_WHAT IS NEEDED_
Exact reproduction is required for the lines below starting at the line with "none -> green brick B8:B9 level 1" and ending at the line with "none -> brown brick N6:O6 level 2", both included. No other lines, and no pictures.

_RECORDS SUPPLIED_
::::::::::
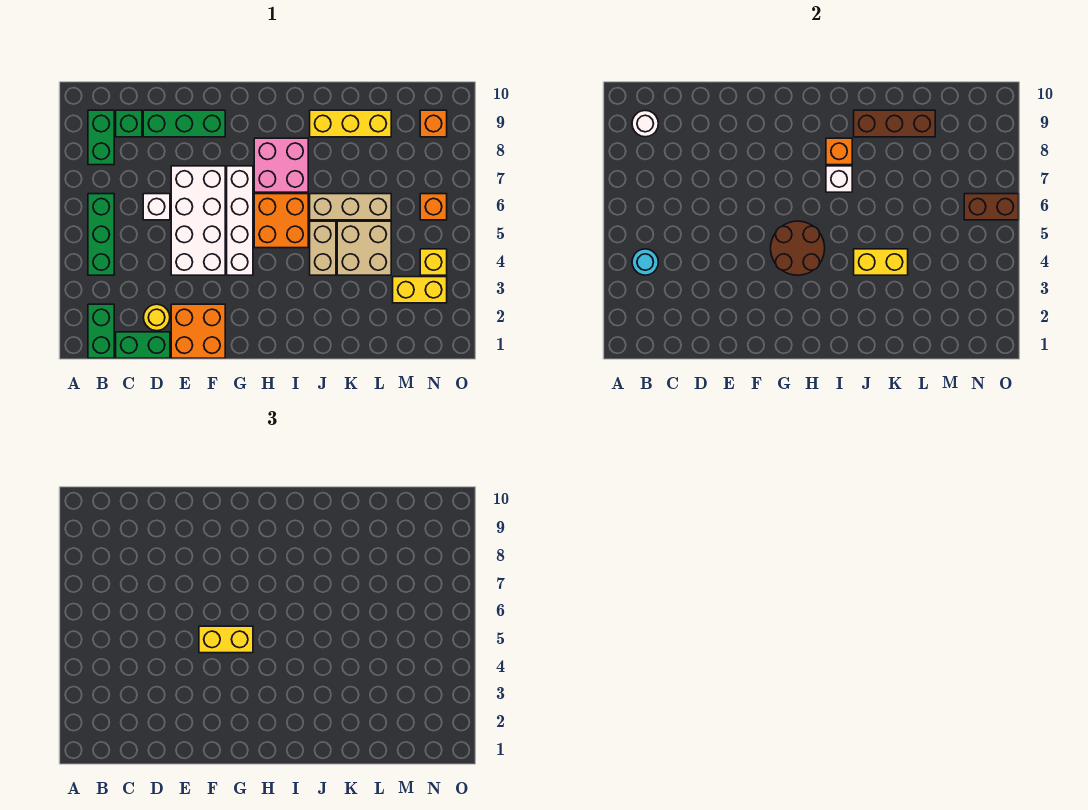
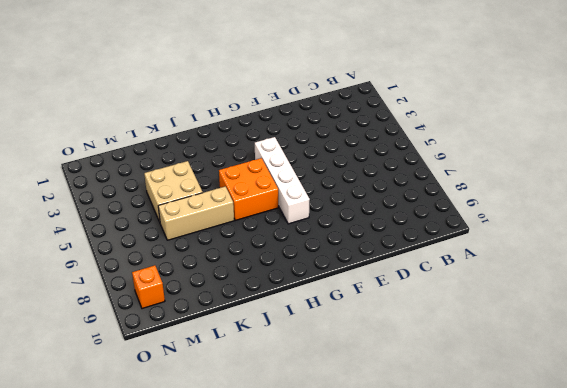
none -> green brick B1:B2 level 1
none -> green brick B4:B6 level 1
none -> green brick B8:B9 level 1
none -> green brick C1:D1 level 1

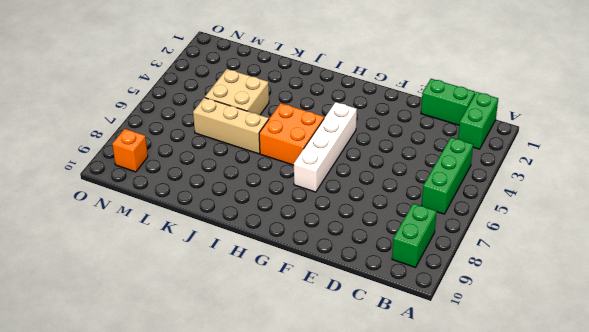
none -> green brick C9 level 1
none -> yellow round brick D2 level 1
none -> white brick D6 level 1
none -> green brick D9:F9 level 1

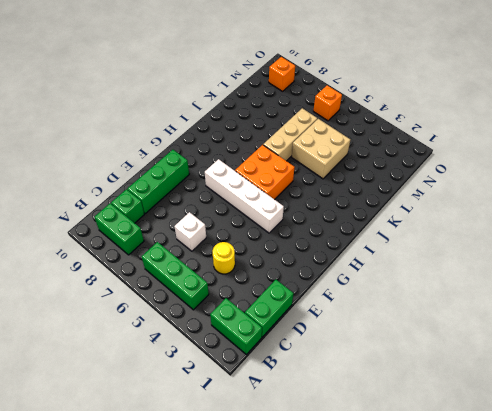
yellow round brick D4 level 1 -> yellow round brick D2 level 1
none -> orange brick E1:F2 level 1
none -> white brick E4:F7 level 1
none -> pink brick H7:I8 level 1
none -> tan brick J4:J5 level 1

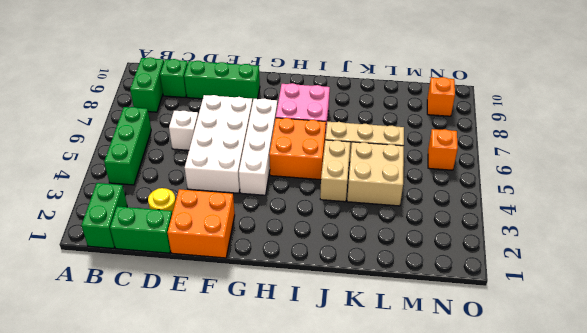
none -> yellow brick J9:L9 level 1
none -> yellow brick M3:N3 level 1
none -> yellow brick N4 level 1
none -> cyan round brick B4 level 2

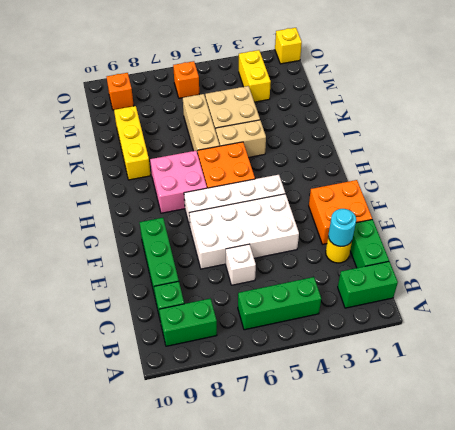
cyan round brick D2 level 2 -> cyan round brick B4 level 2
yellow brick O1 level 1 -> yellow brick N4 level 1
none -> white round brick B9 level 2
none -> brown round brick G4:H5 level 2
none -> white brick I7 level 2
none -> orange brick I8 level 2

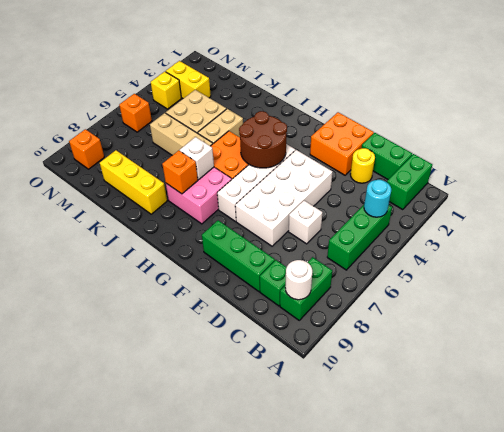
none -> yellow brick J4:K4 level 2
none -> brown brick J9:L9 level 2
none -> brown brick N6:O6 level 2
none -> yellow brick F5:G5 level 3

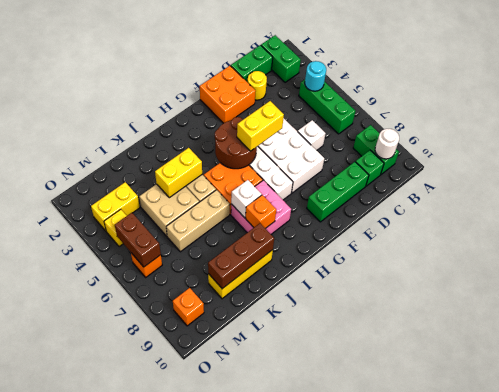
brown brick N5:N6 level 2 -> brown brick N6:O6 level 2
::::::::::
_ANSWER AREA_
none -> green brick B8:B9 level 1
none -> green brick C1:D1 level 1

none -> green brick C9 level 1
none -> yellow round brick D2 level 1
none -> white brick D6 level 1
none -> green brick D9:F9 level 1

yellow round brick D4 level 1 -> yellow round brick D2 level 1
none -> orange brick E1:F2 level 1
none -> white brick E4:F7 level 1
none -> pink brick H7:I8 level 1
none -> tan brick J4:J5 level 1

none -> yellow brick J9:L9 level 1
none -> yellow brick M3:N3 level 1
none -> yellow brick N4 level 1
none -> cyan round brick B4 level 2

cyan round brick D2 level 2 -> cyan round brick B4 level 2
yellow brick O1 level 1 -> yellow brick N4 level 1
none -> white round brick B9 level 2
none -> brown round brick G4:H5 level 2
none -> white brick I7 level 2
none -> orange brick I8 level 2

none -> yellow brick J4:K4 level 2
none -> brown brick J9:L9 level 2
none -> brown brick N6:O6 level 2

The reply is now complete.